• Brief: In the data that follows, find each line containing "black" and copy it.

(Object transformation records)

________

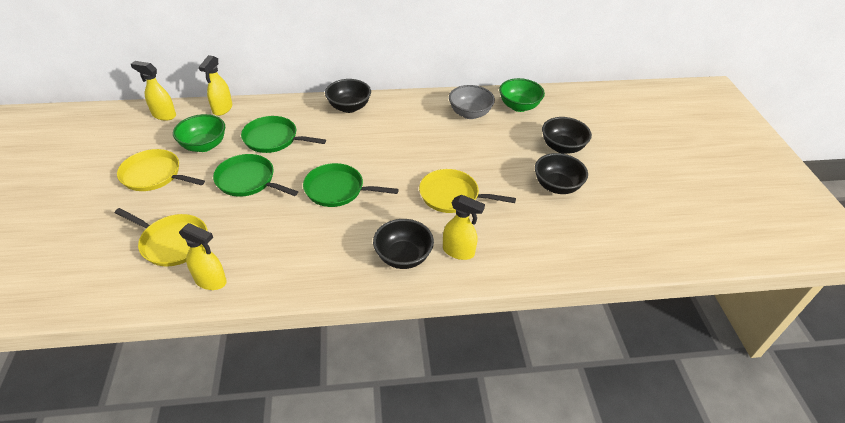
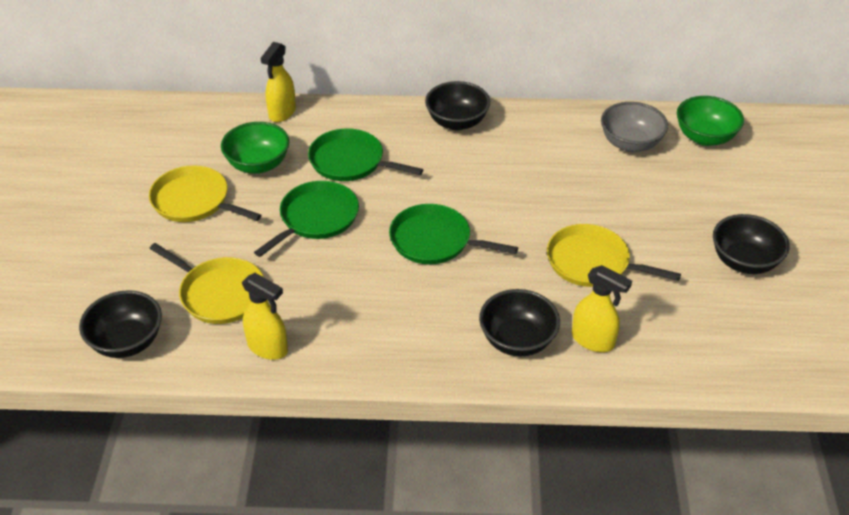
camera: 10 degrees right, 0 degrees up
(164, 115) = (204, 117): yellow spray bottle -> none
(248, 180) = (316, 218): green pan -> green pan turned 90 degrees clockwise
(562, 147) = (761, 205): black bowl -> black bowl (127, 342)

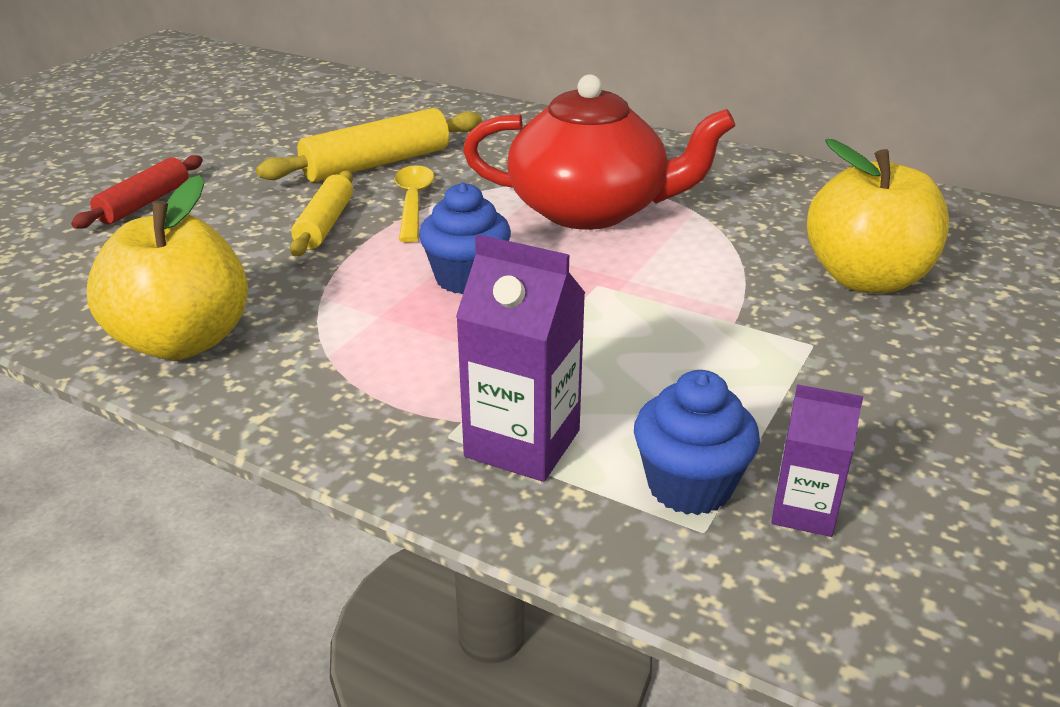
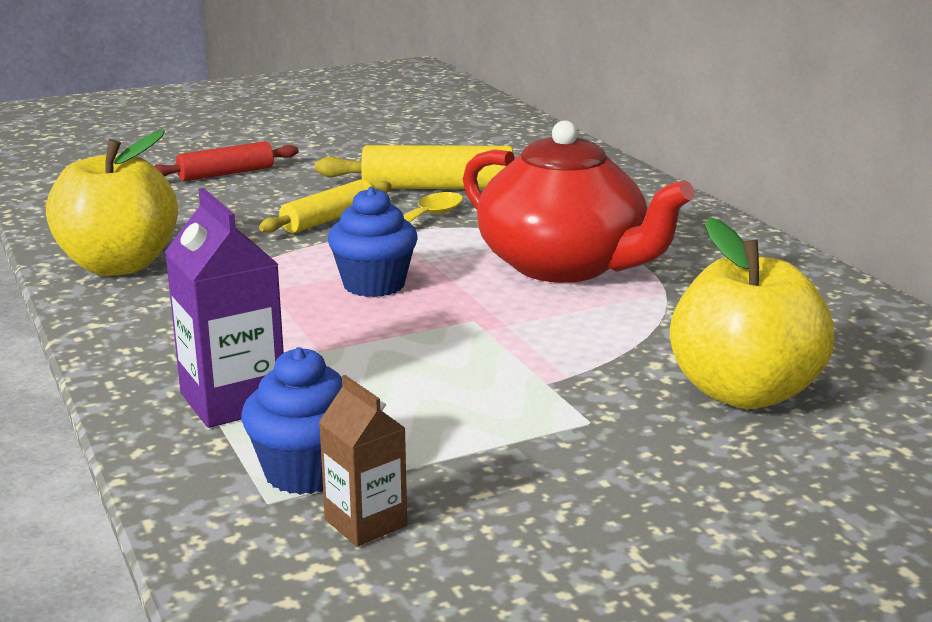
camera: 35 degrees right, 10 degrees down
(804, 511) = (365, 523): purple carton -> brown carton

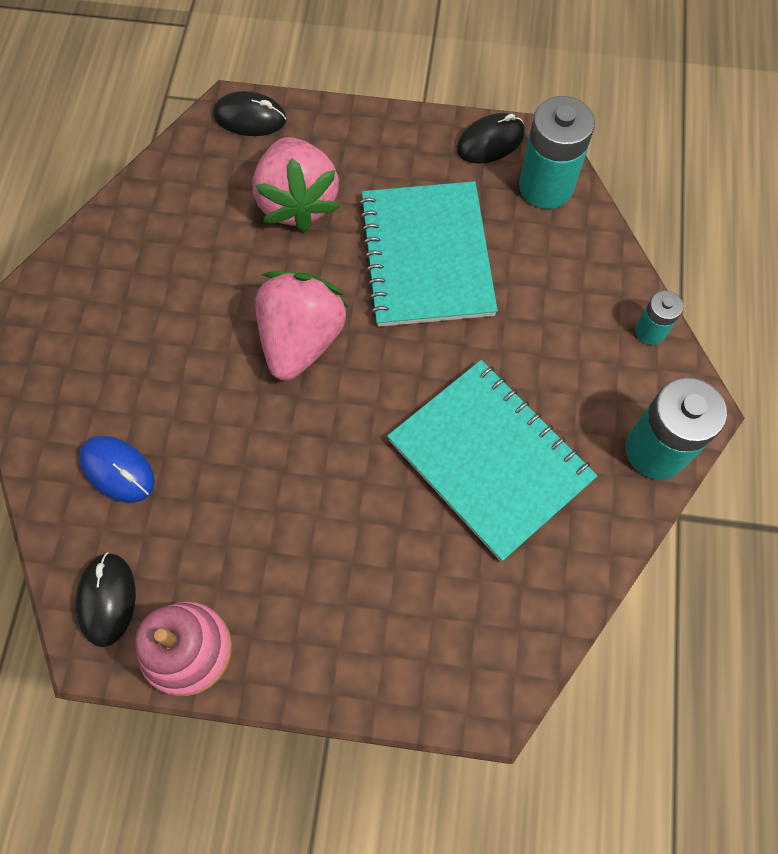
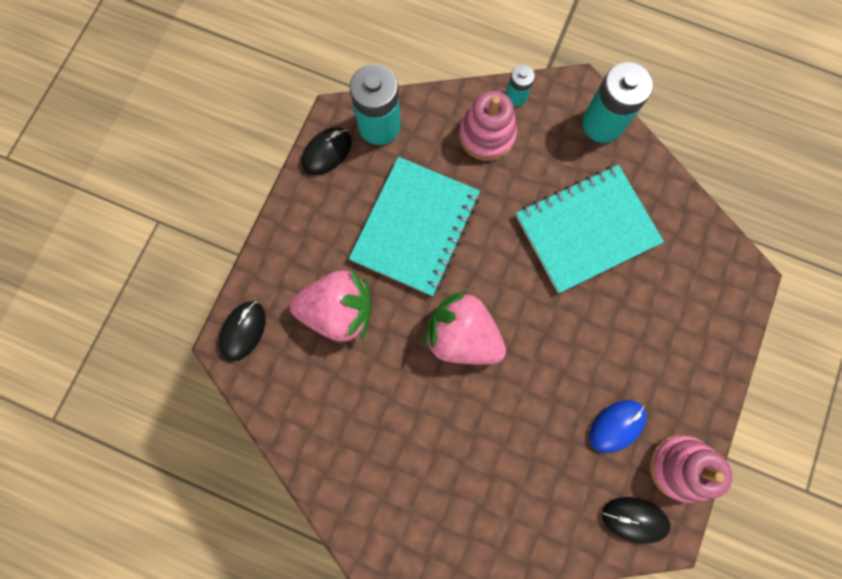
camera: 75 degrees left, 10 degrees up
(118, 470) = (536, 496): blue mouse -> blue mouse (616, 426)
(426, 256) = (415, 227): turquoise notebook -> turquoise notebook turned 75 degrees counterclockwise
(490, 142) = (327, 152): black mouse -> black mouse turned 60 degrees clockwise
(580, 308) = (487, 135): none -> pink stacking toy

________

• Solution:
(562, 147) = (761, 205): black bowl -> black bowl (127, 342)
(490, 142) = (327, 152): black mouse -> black mouse turned 60 degrees clockwise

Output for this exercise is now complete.